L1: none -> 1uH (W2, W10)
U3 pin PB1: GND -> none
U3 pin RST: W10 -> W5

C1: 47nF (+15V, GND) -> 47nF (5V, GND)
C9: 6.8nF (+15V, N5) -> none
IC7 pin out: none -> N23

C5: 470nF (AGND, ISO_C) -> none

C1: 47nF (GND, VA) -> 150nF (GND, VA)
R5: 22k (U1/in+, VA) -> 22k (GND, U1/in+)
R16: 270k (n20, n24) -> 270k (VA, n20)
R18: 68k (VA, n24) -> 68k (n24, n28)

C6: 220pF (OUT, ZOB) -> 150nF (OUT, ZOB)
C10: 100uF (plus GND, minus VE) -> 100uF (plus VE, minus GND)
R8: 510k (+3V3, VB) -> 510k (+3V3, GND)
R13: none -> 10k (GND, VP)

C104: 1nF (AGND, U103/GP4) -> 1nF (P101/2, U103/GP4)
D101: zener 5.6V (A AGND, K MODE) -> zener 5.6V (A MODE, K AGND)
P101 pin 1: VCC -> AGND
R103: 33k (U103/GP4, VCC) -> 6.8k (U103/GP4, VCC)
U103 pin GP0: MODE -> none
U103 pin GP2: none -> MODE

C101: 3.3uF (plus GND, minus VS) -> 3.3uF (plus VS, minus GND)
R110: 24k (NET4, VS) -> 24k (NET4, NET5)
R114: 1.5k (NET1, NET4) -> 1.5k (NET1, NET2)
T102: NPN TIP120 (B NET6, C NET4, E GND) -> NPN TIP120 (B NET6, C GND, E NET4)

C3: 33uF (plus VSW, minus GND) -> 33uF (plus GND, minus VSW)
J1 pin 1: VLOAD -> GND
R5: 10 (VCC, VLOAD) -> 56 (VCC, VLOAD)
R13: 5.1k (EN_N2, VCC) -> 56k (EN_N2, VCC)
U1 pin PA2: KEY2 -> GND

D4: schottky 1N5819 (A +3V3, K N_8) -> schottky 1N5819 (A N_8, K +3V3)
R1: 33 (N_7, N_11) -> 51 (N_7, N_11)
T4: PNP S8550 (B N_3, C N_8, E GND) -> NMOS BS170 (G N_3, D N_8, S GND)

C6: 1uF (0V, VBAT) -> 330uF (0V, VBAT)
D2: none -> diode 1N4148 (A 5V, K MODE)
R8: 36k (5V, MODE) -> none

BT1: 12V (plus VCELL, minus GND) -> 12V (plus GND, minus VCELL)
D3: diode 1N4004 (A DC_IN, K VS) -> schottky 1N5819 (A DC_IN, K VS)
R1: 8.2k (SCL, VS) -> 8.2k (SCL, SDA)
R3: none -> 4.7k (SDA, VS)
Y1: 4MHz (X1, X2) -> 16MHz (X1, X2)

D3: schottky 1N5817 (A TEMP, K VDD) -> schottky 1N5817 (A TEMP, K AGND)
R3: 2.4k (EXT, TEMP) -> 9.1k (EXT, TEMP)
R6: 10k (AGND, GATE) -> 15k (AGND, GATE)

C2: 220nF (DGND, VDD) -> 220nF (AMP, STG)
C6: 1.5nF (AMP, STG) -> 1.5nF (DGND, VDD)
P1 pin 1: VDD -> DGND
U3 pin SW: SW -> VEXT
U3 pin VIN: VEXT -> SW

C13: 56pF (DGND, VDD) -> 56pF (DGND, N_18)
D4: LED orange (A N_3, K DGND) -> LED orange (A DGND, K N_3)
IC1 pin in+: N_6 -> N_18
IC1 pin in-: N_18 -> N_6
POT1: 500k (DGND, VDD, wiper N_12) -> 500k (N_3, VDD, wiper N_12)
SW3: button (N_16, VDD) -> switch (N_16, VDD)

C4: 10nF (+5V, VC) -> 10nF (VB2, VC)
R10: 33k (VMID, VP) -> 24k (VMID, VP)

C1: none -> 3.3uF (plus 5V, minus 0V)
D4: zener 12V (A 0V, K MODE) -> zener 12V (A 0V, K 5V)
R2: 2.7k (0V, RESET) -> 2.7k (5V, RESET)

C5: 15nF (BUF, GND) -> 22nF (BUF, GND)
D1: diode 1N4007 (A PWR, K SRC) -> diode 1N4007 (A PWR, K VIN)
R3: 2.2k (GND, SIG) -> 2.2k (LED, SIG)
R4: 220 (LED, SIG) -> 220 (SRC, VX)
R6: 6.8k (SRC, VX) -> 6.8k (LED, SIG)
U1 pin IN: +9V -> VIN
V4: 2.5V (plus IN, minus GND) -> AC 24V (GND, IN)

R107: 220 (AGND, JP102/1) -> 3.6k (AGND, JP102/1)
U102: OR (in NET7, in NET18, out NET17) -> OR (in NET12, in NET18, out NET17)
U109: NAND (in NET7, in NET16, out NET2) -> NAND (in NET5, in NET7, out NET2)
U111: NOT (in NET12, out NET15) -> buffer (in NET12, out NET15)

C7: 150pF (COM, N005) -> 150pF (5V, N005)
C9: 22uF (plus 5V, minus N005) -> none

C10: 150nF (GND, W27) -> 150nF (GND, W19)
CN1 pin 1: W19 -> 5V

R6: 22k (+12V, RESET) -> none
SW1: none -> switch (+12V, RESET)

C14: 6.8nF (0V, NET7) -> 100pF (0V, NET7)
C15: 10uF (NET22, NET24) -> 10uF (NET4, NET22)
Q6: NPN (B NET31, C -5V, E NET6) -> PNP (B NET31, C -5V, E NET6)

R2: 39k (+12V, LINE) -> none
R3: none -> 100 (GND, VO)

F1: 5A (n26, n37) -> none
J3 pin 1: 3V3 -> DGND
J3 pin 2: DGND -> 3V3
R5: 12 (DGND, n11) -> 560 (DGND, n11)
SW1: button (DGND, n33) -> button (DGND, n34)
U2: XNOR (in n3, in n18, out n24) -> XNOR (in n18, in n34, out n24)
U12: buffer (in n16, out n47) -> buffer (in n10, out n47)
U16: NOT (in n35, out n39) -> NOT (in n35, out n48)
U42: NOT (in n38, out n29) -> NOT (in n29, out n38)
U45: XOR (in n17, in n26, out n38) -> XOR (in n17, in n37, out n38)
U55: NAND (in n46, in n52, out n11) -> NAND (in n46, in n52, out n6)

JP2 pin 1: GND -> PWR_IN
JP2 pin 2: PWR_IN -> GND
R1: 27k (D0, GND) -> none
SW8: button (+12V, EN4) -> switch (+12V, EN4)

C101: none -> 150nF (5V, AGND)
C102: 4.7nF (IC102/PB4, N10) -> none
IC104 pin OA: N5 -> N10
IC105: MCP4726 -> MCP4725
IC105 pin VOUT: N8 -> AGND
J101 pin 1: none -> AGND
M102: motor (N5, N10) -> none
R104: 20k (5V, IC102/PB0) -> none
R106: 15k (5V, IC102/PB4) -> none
------------------------------------
Exercise description:
Keep both end lines and retype everything in the records above from the line containing "R3: none -> 4.7k (SDA, VS)" through the line containing "R6: 22k (+12V, RESET) -> none", exactly, with nothing else.

Solution:
R3: none -> 4.7k (SDA, VS)
Y1: 4MHz (X1, X2) -> 16MHz (X1, X2)

D3: schottky 1N5817 (A TEMP, K VDD) -> schottky 1N5817 (A TEMP, K AGND)
R3: 2.4k (EXT, TEMP) -> 9.1k (EXT, TEMP)
R6: 10k (AGND, GATE) -> 15k (AGND, GATE)

C2: 220nF (DGND, VDD) -> 220nF (AMP, STG)
C6: 1.5nF (AMP, STG) -> 1.5nF (DGND, VDD)
P1 pin 1: VDD -> DGND
U3 pin SW: SW -> VEXT
U3 pin VIN: VEXT -> SW

C13: 56pF (DGND, VDD) -> 56pF (DGND, N_18)
D4: LED orange (A N_3, K DGND) -> LED orange (A DGND, K N_3)
IC1 pin in+: N_6 -> N_18
IC1 pin in-: N_18 -> N_6
POT1: 500k (DGND, VDD, wiper N_12) -> 500k (N_3, VDD, wiper N_12)
SW3: button (N_16, VDD) -> switch (N_16, VDD)

C4: 10nF (+5V, VC) -> 10nF (VB2, VC)
R10: 33k (VMID, VP) -> 24k (VMID, VP)

C1: none -> 3.3uF (plus 5V, minus 0V)
D4: zener 12V (A 0V, K MODE) -> zener 12V (A 0V, K 5V)
R2: 2.7k (0V, RESET) -> 2.7k (5V, RESET)

C5: 15nF (BUF, GND) -> 22nF (BUF, GND)
D1: diode 1N4007 (A PWR, K SRC) -> diode 1N4007 (A PWR, K VIN)
R3: 2.2k (GND, SIG) -> 2.2k (LED, SIG)
R4: 220 (LED, SIG) -> 220 (SRC, VX)
R6: 6.8k (SRC, VX) -> 6.8k (LED, SIG)
U1 pin IN: +9V -> VIN
V4: 2.5V (plus IN, minus GND) -> AC 24V (GND, IN)

R107: 220 (AGND, JP102/1) -> 3.6k (AGND, JP102/1)
U102: OR (in NET7, in NET18, out NET17) -> OR (in NET12, in NET18, out NET17)
U109: NAND (in NET7, in NET16, out NET2) -> NAND (in NET5, in NET7, out NET2)
U111: NOT (in NET12, out NET15) -> buffer (in NET12, out NET15)

C7: 150pF (COM, N005) -> 150pF (5V, N005)
C9: 22uF (plus 5V, minus N005) -> none

C10: 150nF (GND, W27) -> 150nF (GND, W19)
CN1 pin 1: W19 -> 5V

R6: 22k (+12V, RESET) -> none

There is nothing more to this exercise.